• _Your instructions_
Each record below is to be output unchanged, and any picture is to be dropped.

--- Data shown ---

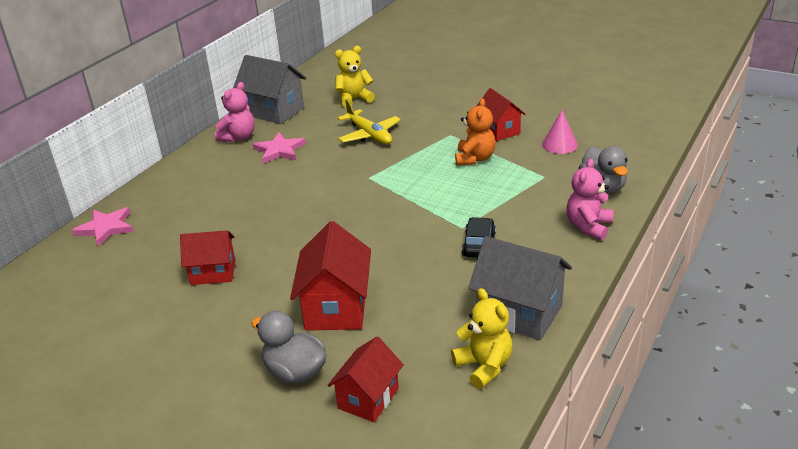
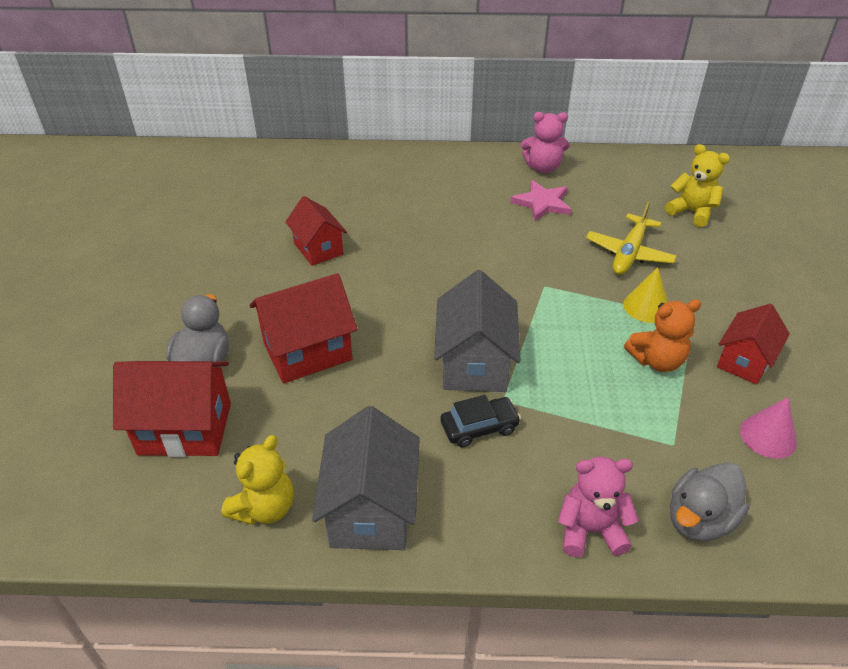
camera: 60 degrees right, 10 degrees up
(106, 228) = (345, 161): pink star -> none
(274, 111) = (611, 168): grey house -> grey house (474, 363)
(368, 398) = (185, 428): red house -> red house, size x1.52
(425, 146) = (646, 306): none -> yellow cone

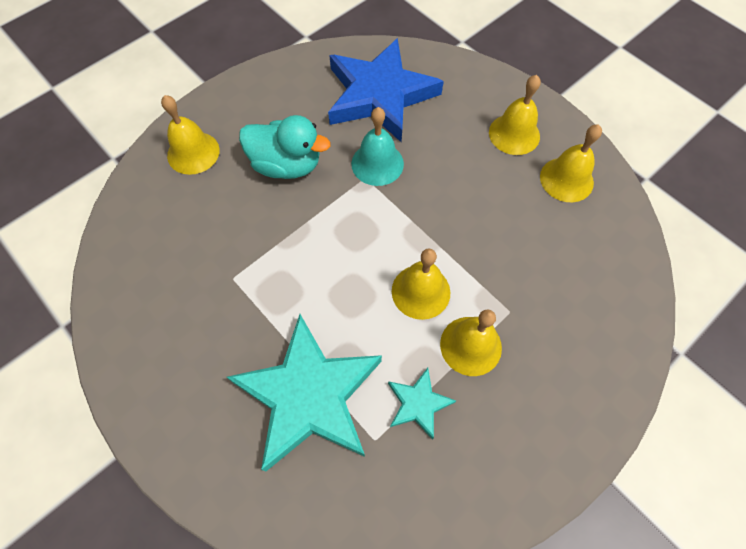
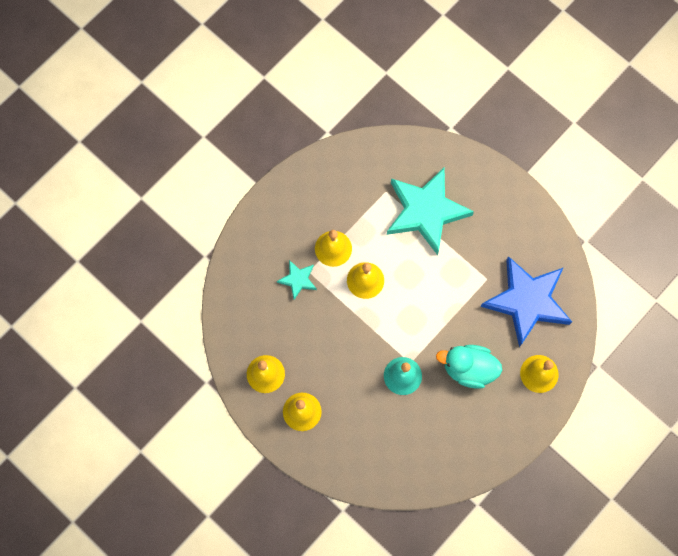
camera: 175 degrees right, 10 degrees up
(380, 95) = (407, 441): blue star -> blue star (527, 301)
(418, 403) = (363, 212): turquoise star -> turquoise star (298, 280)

---

• _Response box_
camera: 60 degrees right, 10 degrees up
(106, 228) = (345, 161): pink star -> none
(274, 111) = (611, 168): grey house -> grey house (474, 363)
(368, 398) = (185, 428): red house -> red house, size x1.52
(425, 146) = (646, 306): none -> yellow cone

camera: 175 degrees right, 10 degrees up
(380, 95) = (407, 441): blue star -> blue star (527, 301)
(418, 403) = (363, 212): turquoise star -> turquoise star (298, 280)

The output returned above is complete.